● **Dataset entries**:
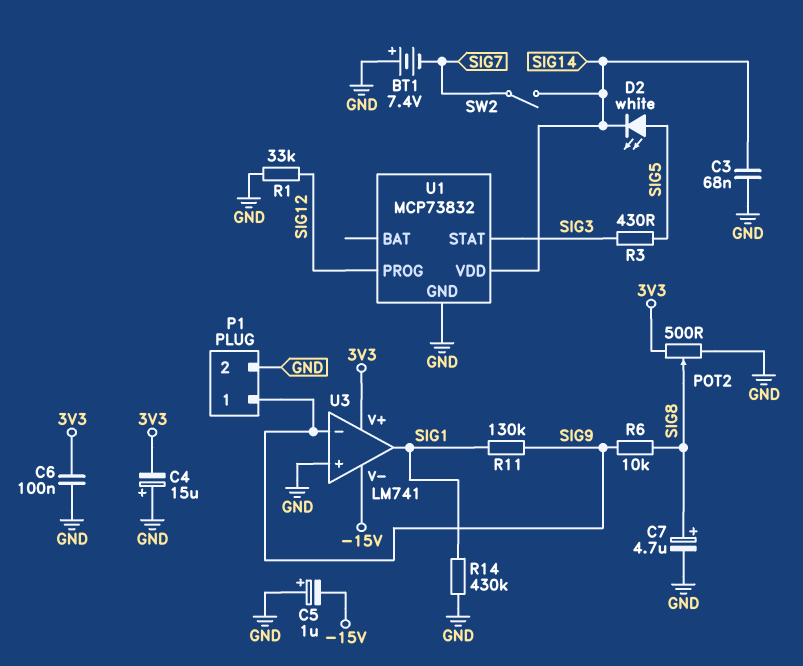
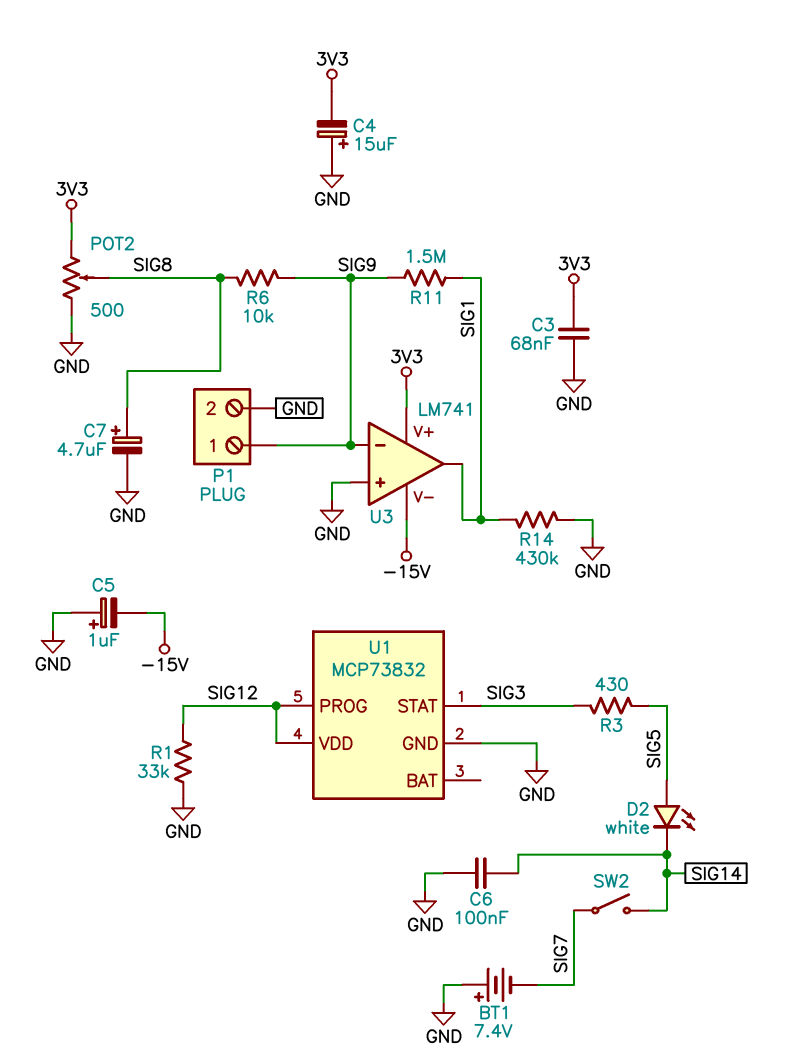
C3: 68nF (GND, SIG14) -> 68nF (3V3, GND)
C6: 100nF (3V3, GND) -> 100nF (GND, SIG14)
R11: 130k (SIG1, SIG9) -> 1.5M (SIG1, SIG9)
U1 pin VDD: SIG14 -> SIG12

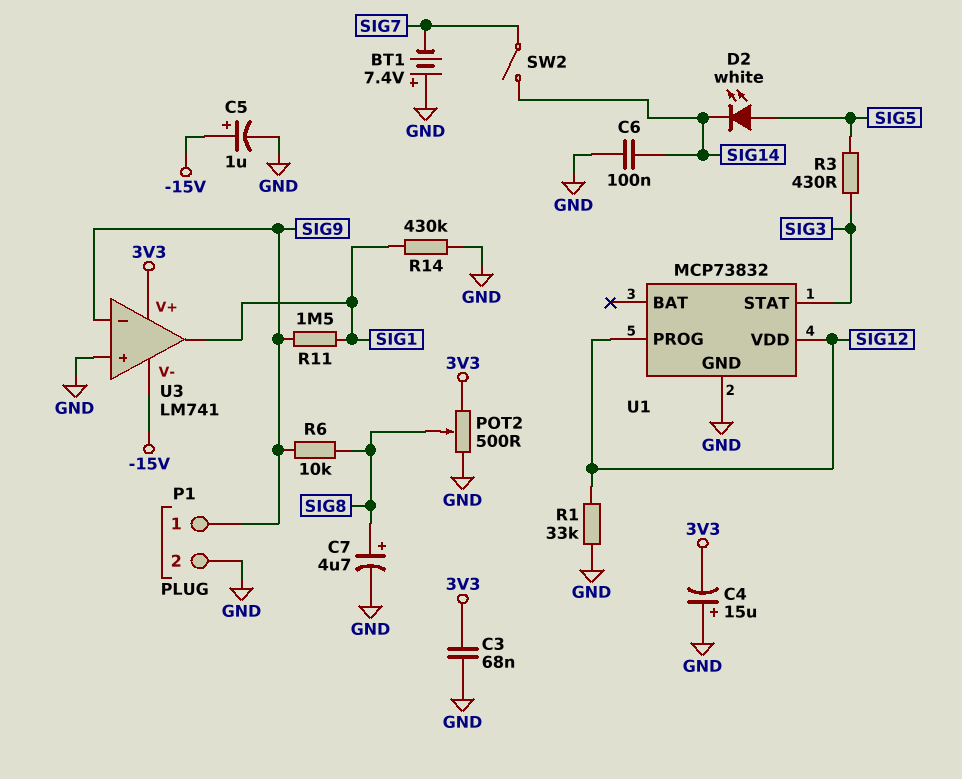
C5: 1uF (plus GND, minus -15V) -> 1uF (plus -15V, minus GND)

● **What you need to do**: Copy the records exactly as they appear, leaving every picture out.

● **Answer for the task**:
C3: 68nF (GND, SIG14) -> 68nF (3V3, GND)
C6: 100nF (3V3, GND) -> 100nF (GND, SIG14)
R11: 130k (SIG1, SIG9) -> 1.5M (SIG1, SIG9)
U1 pin VDD: SIG14 -> SIG12

C5: 1uF (plus GND, minus -15V) -> 1uF (plus -15V, minus GND)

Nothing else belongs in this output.